**What you have to do**.
A verbatim reproduction of the lines below, from the line containing "none -> tan brick I3 level 1" through the line containing "none -> brown brick I6 level 2", both ends included, is the whole required output.

::::

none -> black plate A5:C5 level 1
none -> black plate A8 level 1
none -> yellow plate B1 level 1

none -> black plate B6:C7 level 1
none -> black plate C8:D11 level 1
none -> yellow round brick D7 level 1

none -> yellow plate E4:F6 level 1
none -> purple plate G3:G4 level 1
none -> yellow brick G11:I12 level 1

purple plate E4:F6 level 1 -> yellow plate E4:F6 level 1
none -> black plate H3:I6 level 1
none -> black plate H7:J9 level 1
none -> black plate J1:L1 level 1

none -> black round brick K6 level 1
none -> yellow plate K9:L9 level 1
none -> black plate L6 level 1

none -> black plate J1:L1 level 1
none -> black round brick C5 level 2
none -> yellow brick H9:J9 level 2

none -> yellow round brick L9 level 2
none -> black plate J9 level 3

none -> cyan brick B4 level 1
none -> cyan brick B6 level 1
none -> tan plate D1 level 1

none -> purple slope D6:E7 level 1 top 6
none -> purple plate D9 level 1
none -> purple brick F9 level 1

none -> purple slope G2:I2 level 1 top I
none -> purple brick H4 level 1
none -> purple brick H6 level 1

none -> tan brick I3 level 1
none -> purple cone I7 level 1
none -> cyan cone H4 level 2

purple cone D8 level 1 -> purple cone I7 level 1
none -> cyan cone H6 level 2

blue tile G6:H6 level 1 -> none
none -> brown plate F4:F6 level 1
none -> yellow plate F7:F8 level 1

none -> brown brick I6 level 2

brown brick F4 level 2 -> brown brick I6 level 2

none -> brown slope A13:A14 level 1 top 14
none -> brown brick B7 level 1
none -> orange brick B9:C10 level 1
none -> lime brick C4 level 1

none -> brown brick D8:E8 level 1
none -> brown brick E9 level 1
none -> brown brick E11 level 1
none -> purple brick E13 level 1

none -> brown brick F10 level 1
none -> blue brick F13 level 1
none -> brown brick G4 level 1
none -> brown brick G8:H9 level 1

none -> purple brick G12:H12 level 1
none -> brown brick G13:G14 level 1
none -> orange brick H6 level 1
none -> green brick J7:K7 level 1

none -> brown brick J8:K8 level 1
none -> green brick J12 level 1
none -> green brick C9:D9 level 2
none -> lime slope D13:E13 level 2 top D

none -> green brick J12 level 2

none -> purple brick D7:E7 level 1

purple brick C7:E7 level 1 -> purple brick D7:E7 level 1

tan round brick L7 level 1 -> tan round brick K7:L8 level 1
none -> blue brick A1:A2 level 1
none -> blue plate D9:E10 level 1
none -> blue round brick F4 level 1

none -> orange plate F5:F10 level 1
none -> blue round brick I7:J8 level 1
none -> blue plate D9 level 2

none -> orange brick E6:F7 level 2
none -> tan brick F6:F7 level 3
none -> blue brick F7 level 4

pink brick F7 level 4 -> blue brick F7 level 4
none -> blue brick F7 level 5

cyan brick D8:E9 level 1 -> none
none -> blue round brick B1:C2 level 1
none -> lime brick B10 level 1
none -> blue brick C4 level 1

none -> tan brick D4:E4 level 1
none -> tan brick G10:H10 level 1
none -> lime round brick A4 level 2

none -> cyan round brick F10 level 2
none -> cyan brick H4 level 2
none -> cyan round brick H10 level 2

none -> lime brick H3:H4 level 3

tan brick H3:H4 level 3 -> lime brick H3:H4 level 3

::::

**Exercise response**.
none -> tan brick I3 level 1
none -> purple cone I7 level 1
none -> cyan cone H4 level 2

purple cone D8 level 1 -> purple cone I7 level 1
none -> cyan cone H6 level 2

blue tile G6:H6 level 1 -> none
none -> brown plate F4:F6 level 1
none -> yellow plate F7:F8 level 1

none -> brown brick I6 level 2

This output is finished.